- Work task:
Go through the material and pull out every line with the string "pink" in it.

- Supplied data:
------------------------------

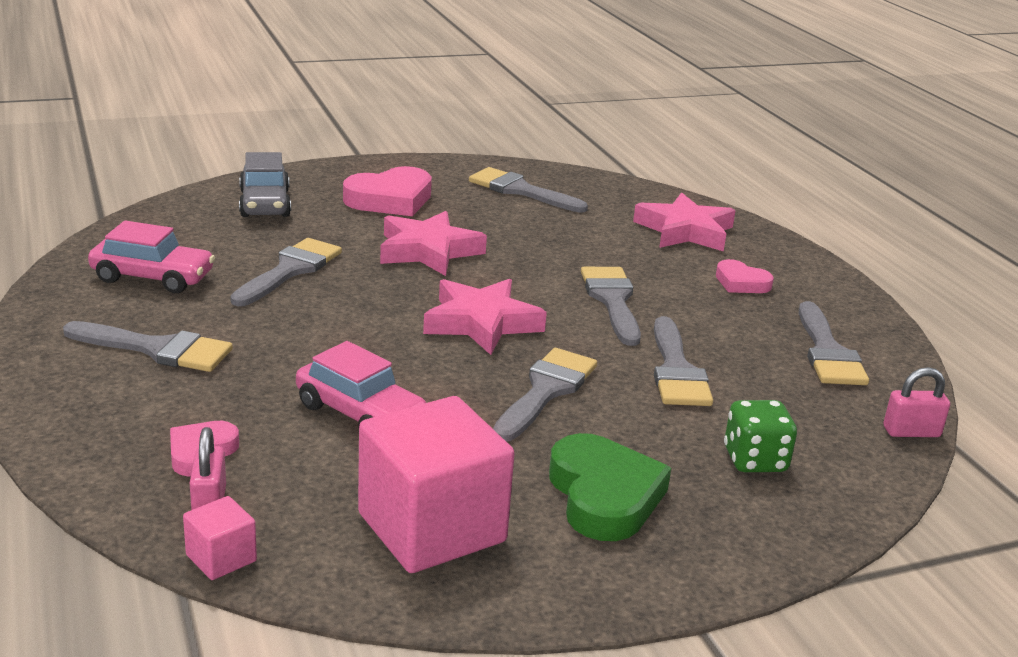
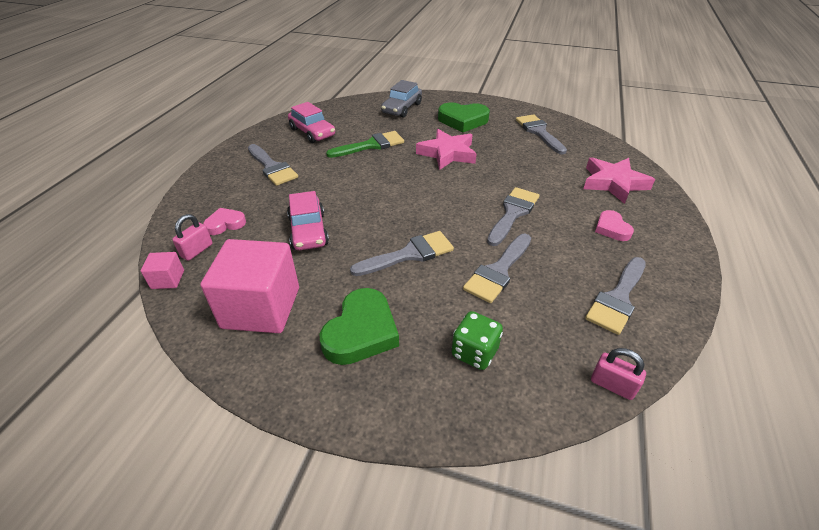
camera: 40 degrees right, 15 degrees up
grey brush [230,238,342,306] -> green brush [326,131,404,158]
pink heart [343,166,432,216] -> green heart [438,102,490,132]
pink star [423,279,547,355] -> none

------------------------------

- Reply:
pink heart [343,166,432,216] -> green heart [438,102,490,132]
pink star [423,279,547,355] -> none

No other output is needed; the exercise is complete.